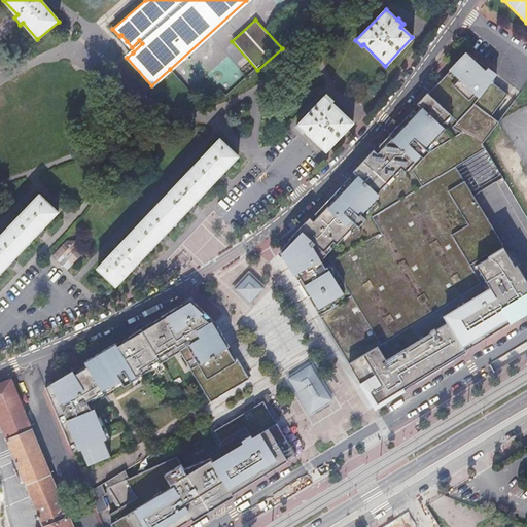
[(465,54),(464,53),(279,251),(319,315),(354,294),(335,262),(385,233),(374,215),(455,166),(484,148),(481,143),(497,121),(490,116),(506,94),(490,81),(495,74),(466,53),(465,54)]
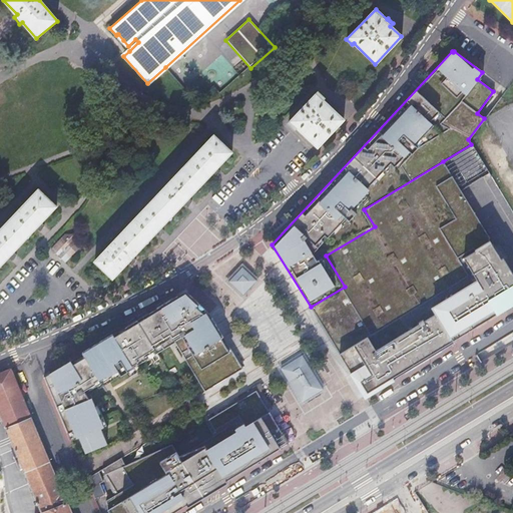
[(288,121),(294,128),(296,126),(316,146),(344,119),(333,109),(335,106),(332,104),(330,101),(329,103),(317,92),(288,121)]
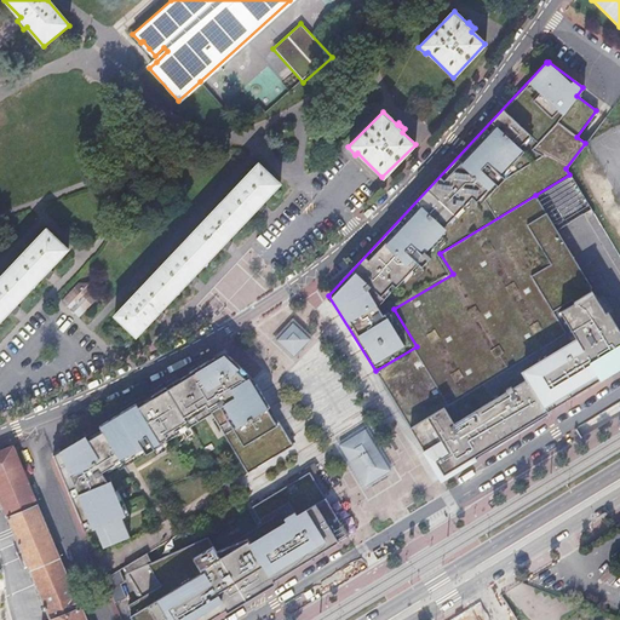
[(258,165),(113,315),(136,337),(154,319),(156,321),(160,317),(164,314),(160,311),(188,283),(190,286),(194,282),(197,280),(194,276),(220,247),(224,251),(228,247),(230,244),(227,240),(254,212),(257,214),(260,211),(264,207),(260,204),(280,185),(258,165)]
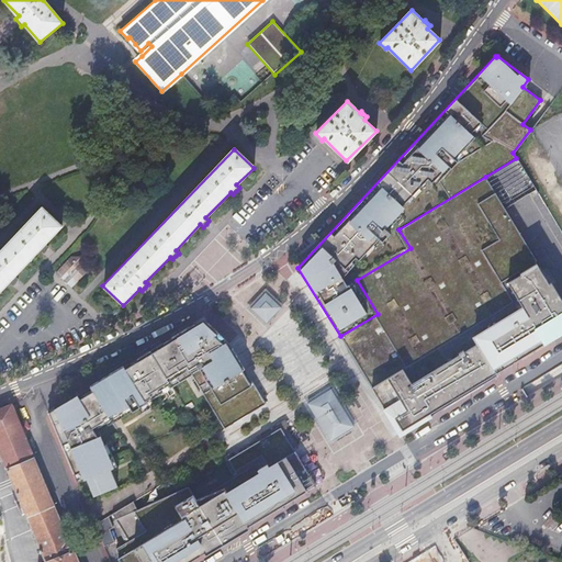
[(516,158),(485,177),(505,210),(536,190),(516,158)]
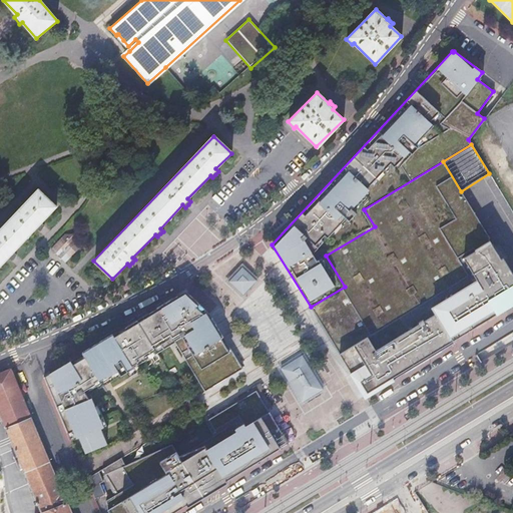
[(345,287),(311,307),(343,359),(433,305),(468,284),(454,260),(488,238),(489,238),(461,191),(443,161),(364,209),(375,226),(326,255),(345,287)]
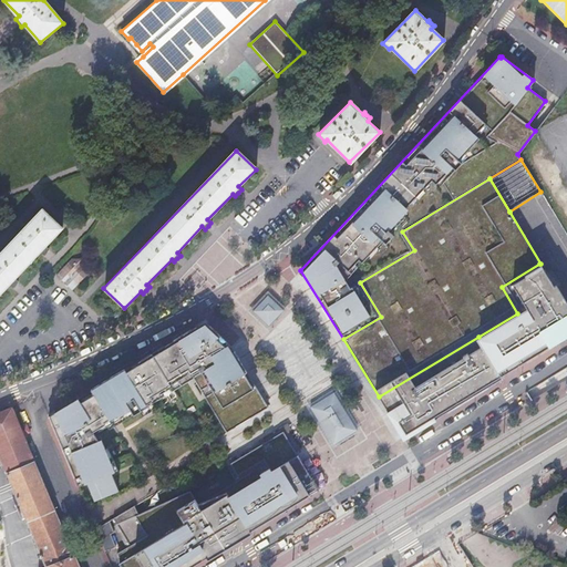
[(63,228),(42,209),(0,255),(0,295),(9,286),(11,288),(14,285),(18,282),(14,279),(40,253),(41,255),(45,251),(49,249),(45,246),(63,228)]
***
— Problem details —
All of the data, minus its pictures, should be repeated exactly.

— Task answer —
[(465,54),(464,53),(279,251),(319,315),(354,294),(335,262),(385,233),(374,215),(455,166),(484,148),(481,143),(497,121),(490,116),(506,94),(490,81),(495,74),(466,53),(465,54)]
[(288,121),(294,128),(296,126),(316,146),(344,119),(333,109),(335,106),(332,104),(330,101),(329,103),(317,92),(288,121)]
[(258,165),(113,315),(136,337),(154,319),(156,321),(160,317),(164,314),(160,311),(188,283),(190,286),(194,282),(197,280),(194,276),(220,247),(224,251),(228,247),(230,244),(227,240),(254,212),(257,214),(260,211),(264,207),(260,204),(280,185),(258,165)]
[(516,158),(485,177),(505,210),(536,190),(516,158)]
[(345,287),(311,307),(343,359),(433,305),(468,284),(454,260),(488,238),(489,238),(461,191),(443,161),(364,209),(375,226),(326,255),(345,287)]
[(63,228),(42,209),(0,255),(0,295),(9,286),(11,288),(14,285),(18,282),(14,279),(40,253),(41,255),(45,251),(49,249),(45,246),(63,228)]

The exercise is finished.